▶ [TASK BRIEF]: Copy everything in the records exactly; the pictures stay out.

══ RECORDS ══

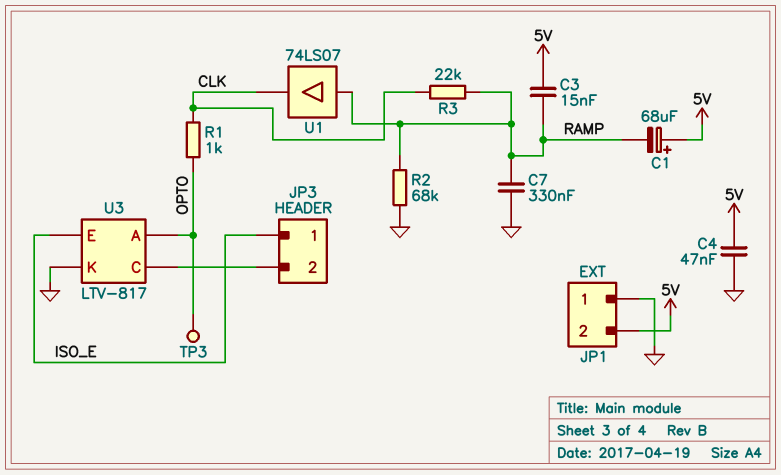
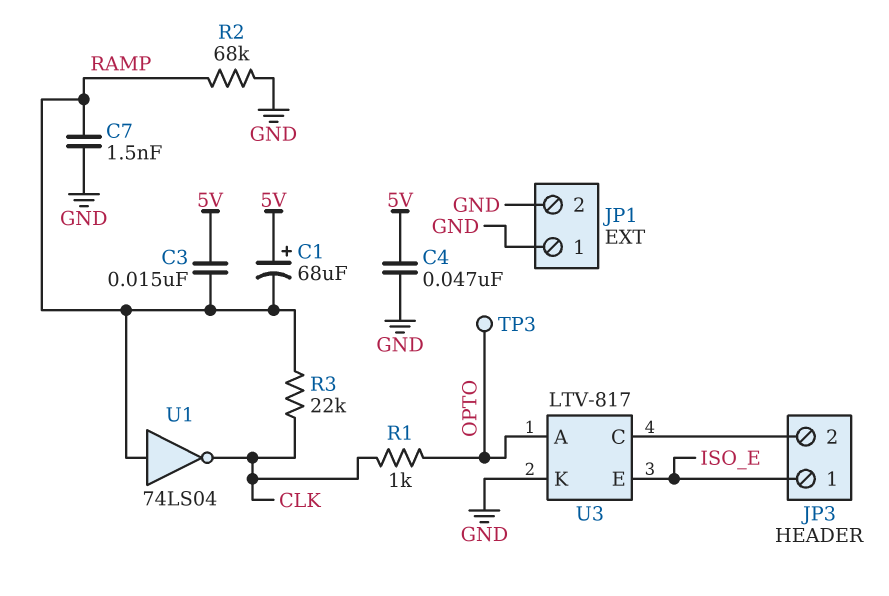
C7: 330nF (GND, RAMP) -> 1.5nF (GND, RAMP)
JP1 pin 2: 5V -> GND
U1: buffer 74LS07 (in RAMP, out CLK) -> NOT 74LS04 (in RAMP, out CLK)

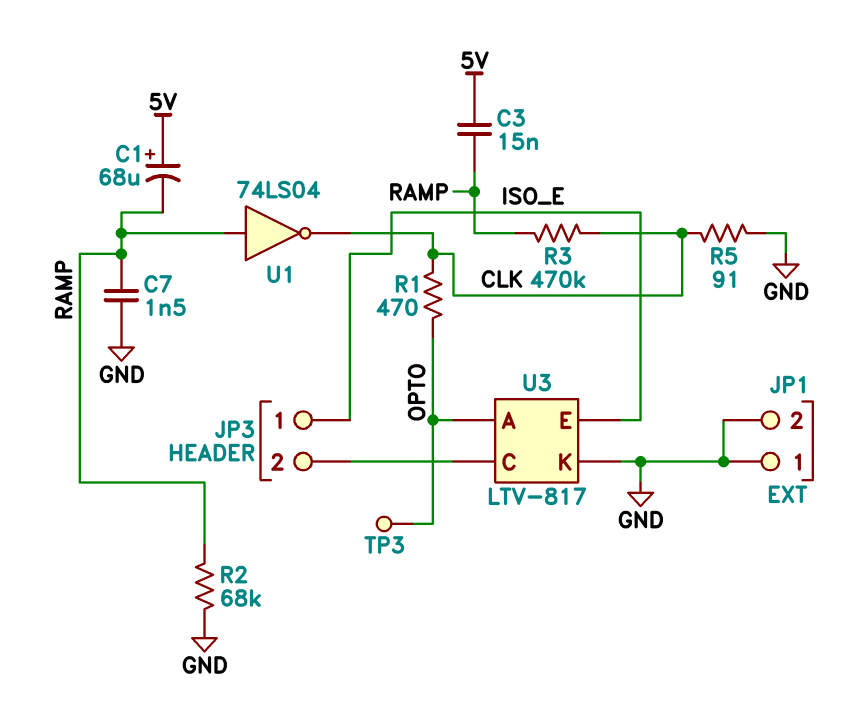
C4: 47nF (5V, GND) -> none
R1: 1k (CLK, OPTO) -> 470 (CLK, OPTO)
R3: 22k (CLK, RAMP) -> 470k (CLK, RAMP)
R5: none -> 91 (CLK, GND)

═══

▶ [TASK RESULT]:
C7: 330nF (GND, RAMP) -> 1.5nF (GND, RAMP)
JP1 pin 2: 5V -> GND
U1: buffer 74LS07 (in RAMP, out CLK) -> NOT 74LS04 (in RAMP, out CLK)

C4: 47nF (5V, GND) -> none
R1: 1k (CLK, OPTO) -> 470 (CLK, OPTO)
R3: 22k (CLK, RAMP) -> 470k (CLK, RAMP)
R5: none -> 91 (CLK, GND)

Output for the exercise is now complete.